Material for this exercise –
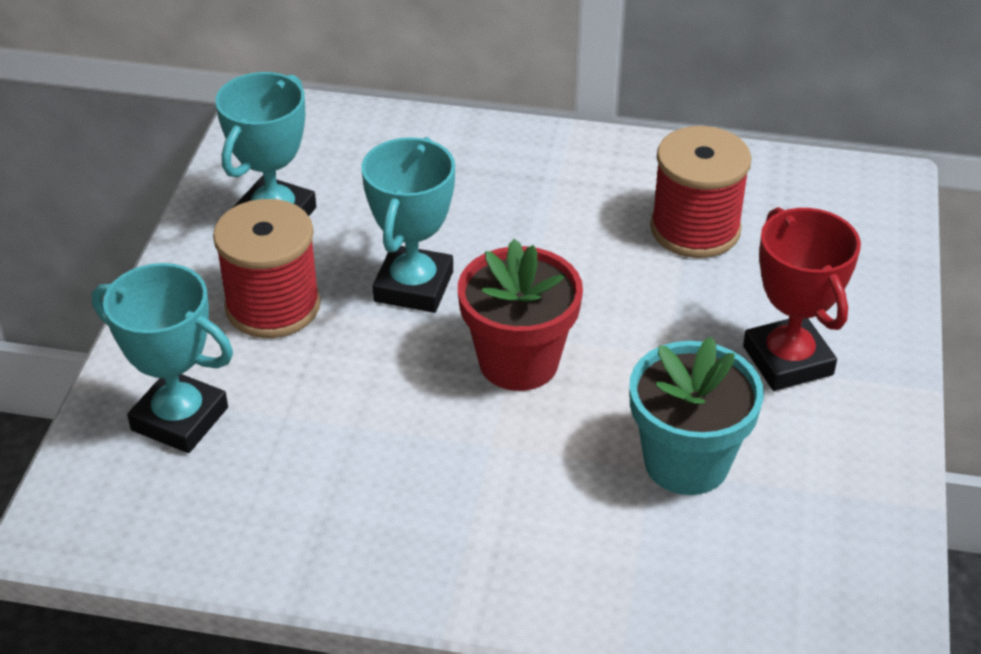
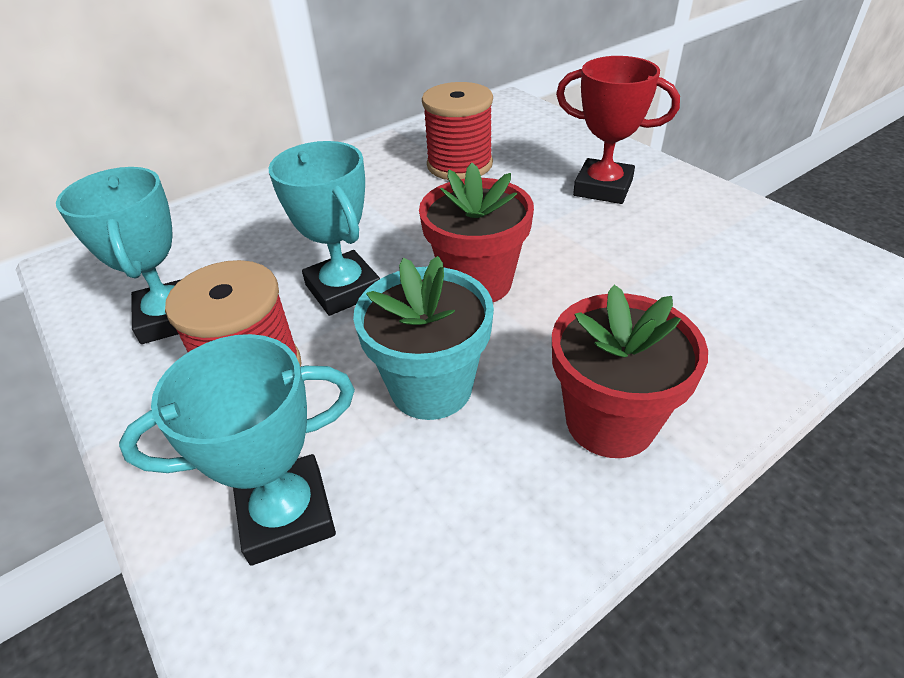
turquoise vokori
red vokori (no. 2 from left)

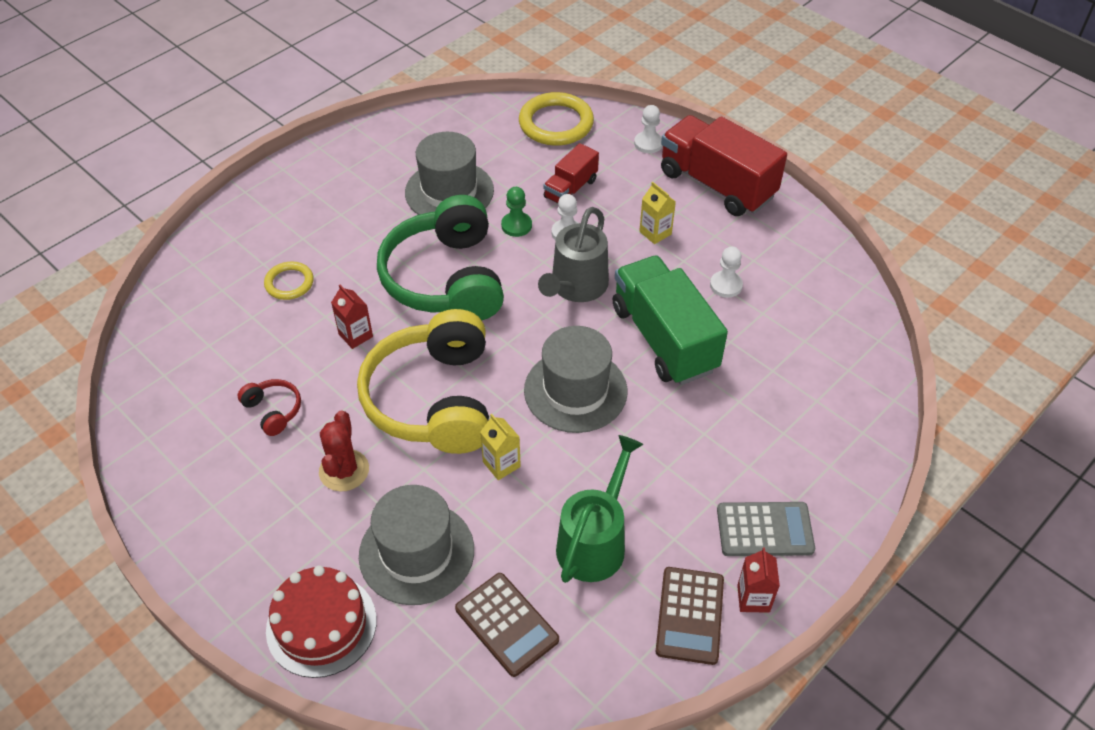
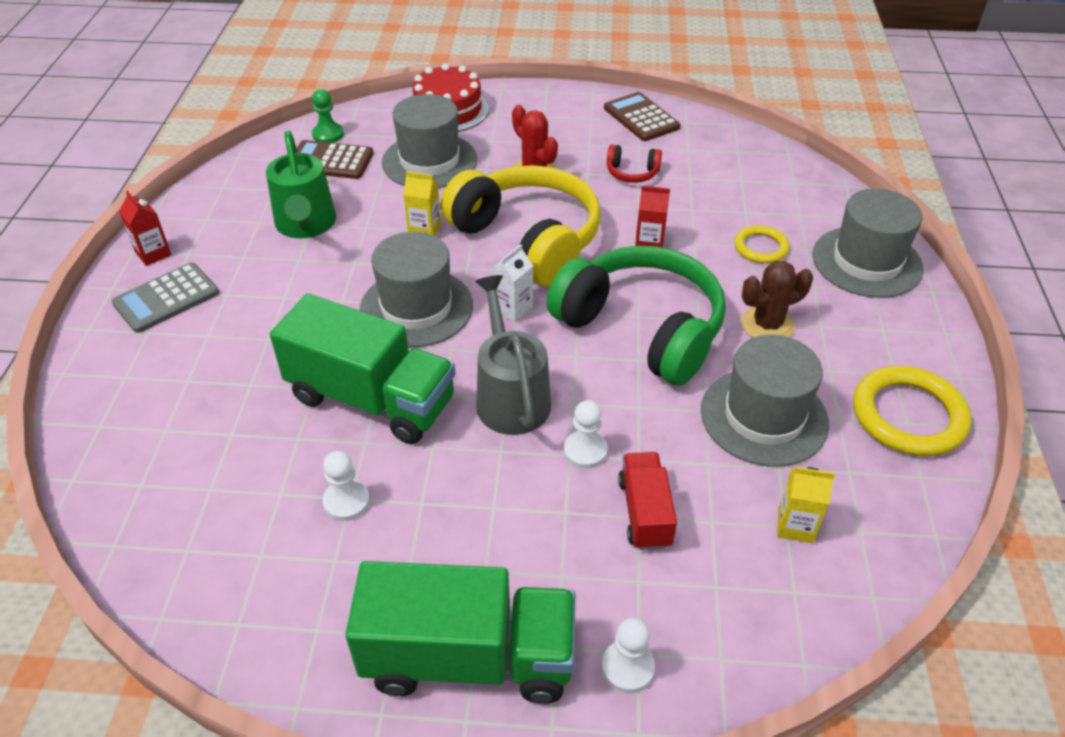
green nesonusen
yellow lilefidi (no. 2 from left)
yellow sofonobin (no. 2 from left)
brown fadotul (no. 2 from left)
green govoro (no. 2 from left)
white sofonobin
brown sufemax
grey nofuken (no. 4 from left)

What needs to be done –
An exact copy of all the entries above is required, with every picture left out.

Task result –
turquoise vokori
red vokori (no. 2 from left)

green nesonusen
yellow lilefidi (no. 2 from left)
yellow sofonobin (no. 2 from left)
brown fadotul (no. 2 from left)
green govoro (no. 2 from left)
white sofonobin
brown sufemax
grey nofuken (no. 4 from left)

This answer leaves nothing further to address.